WHAT YOU NEED TO DO: When you reach the line containing "IC4: PIC12F629 -> PIC12F1840" in the records below, set it down exactly, together with every later line through the end, but not the pictures.

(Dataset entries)
——————

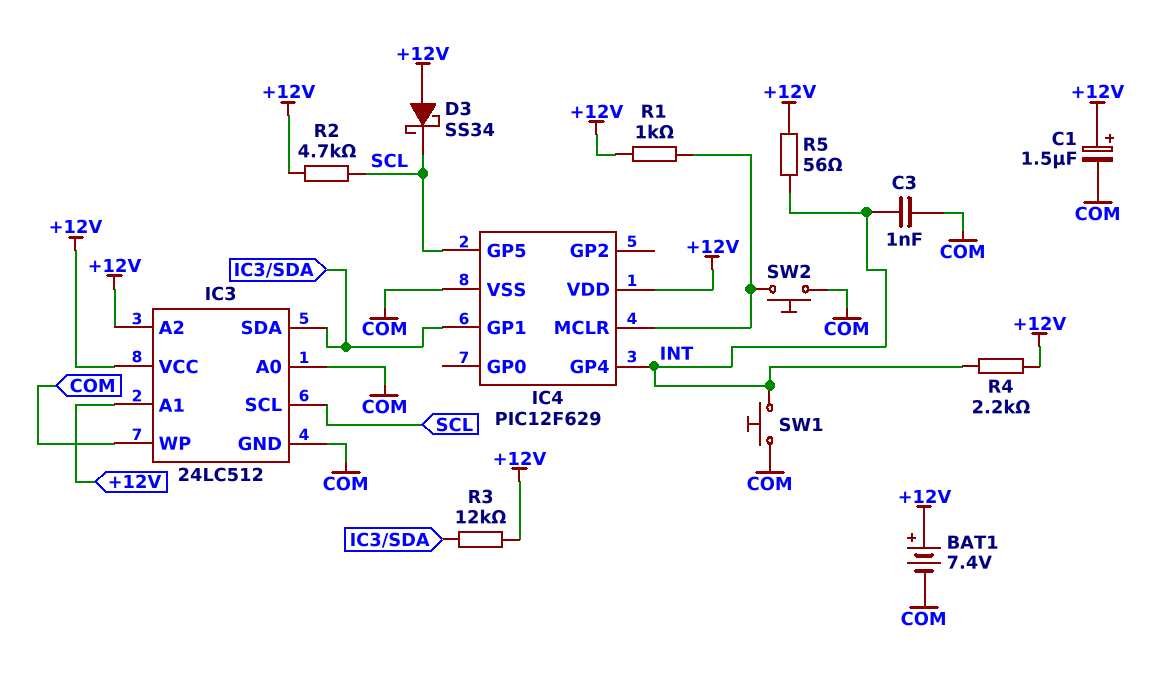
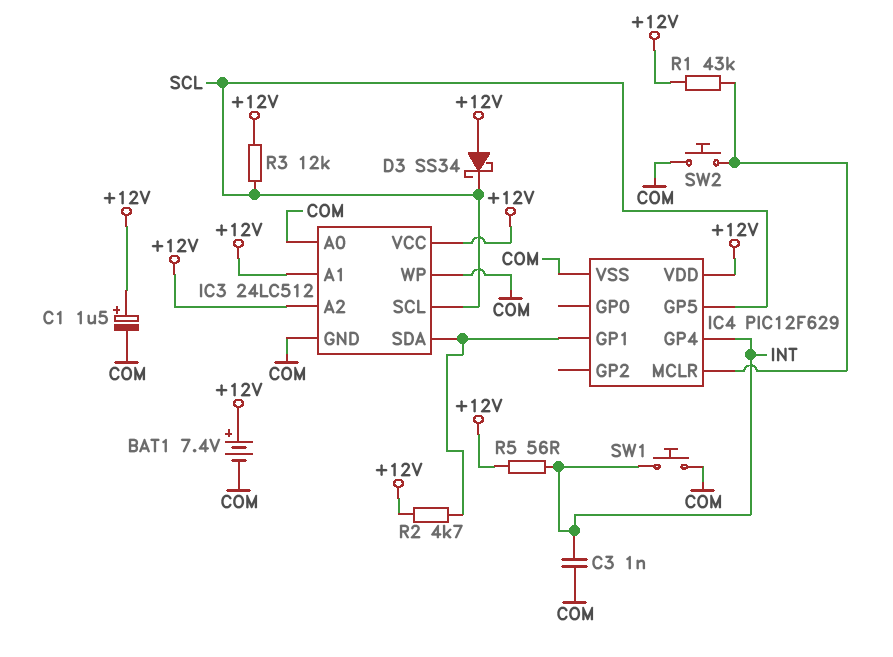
R1: 1k (+12V, IC4/MCLR) -> 43k (+12V, IC4/MCLR)
R2: 4.7k (+12V, SCL) -> 4.7k (+12V, IC3/SDA)
R3: 12k (+12V, IC3/SDA) -> 12k (+12V, SCL)
R4: 2.2k (+12V, INT) -> none

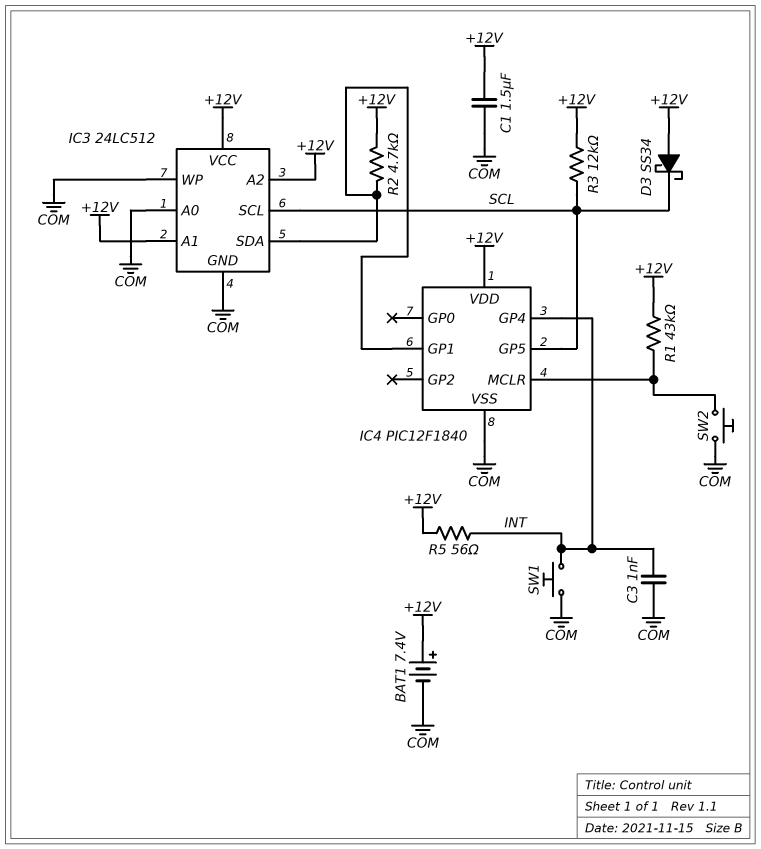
C1: 1.5uF (plus +12V, minus COM) -> 1.5uF (+12V, COM)
IC4: PIC12F629 -> PIC12F1840

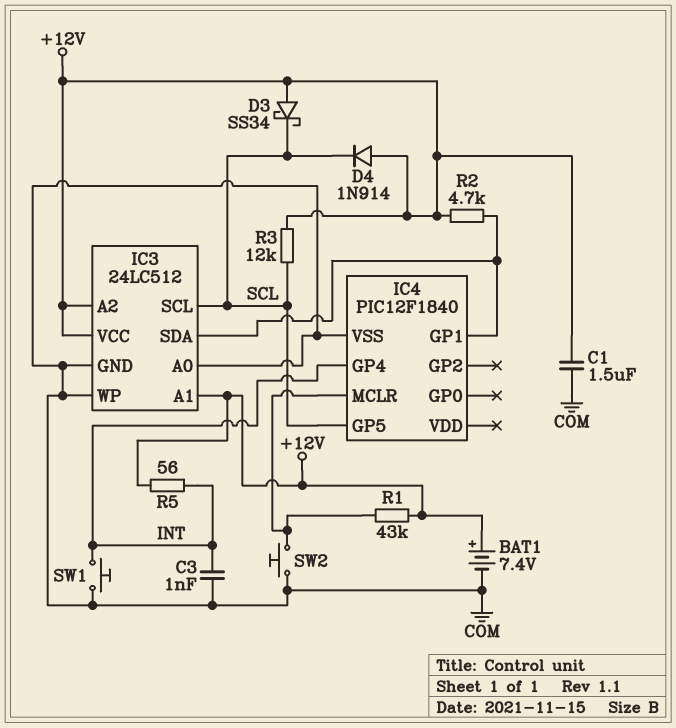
D4: none -> diode 1N914 (A +12V, K SCL)
IC4 pin VDD: +12V -> none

——————

ANSWER AREA:
IC4: PIC12F629 -> PIC12F1840

D4: none -> diode 1N914 (A +12V, K SCL)
IC4 pin VDD: +12V -> none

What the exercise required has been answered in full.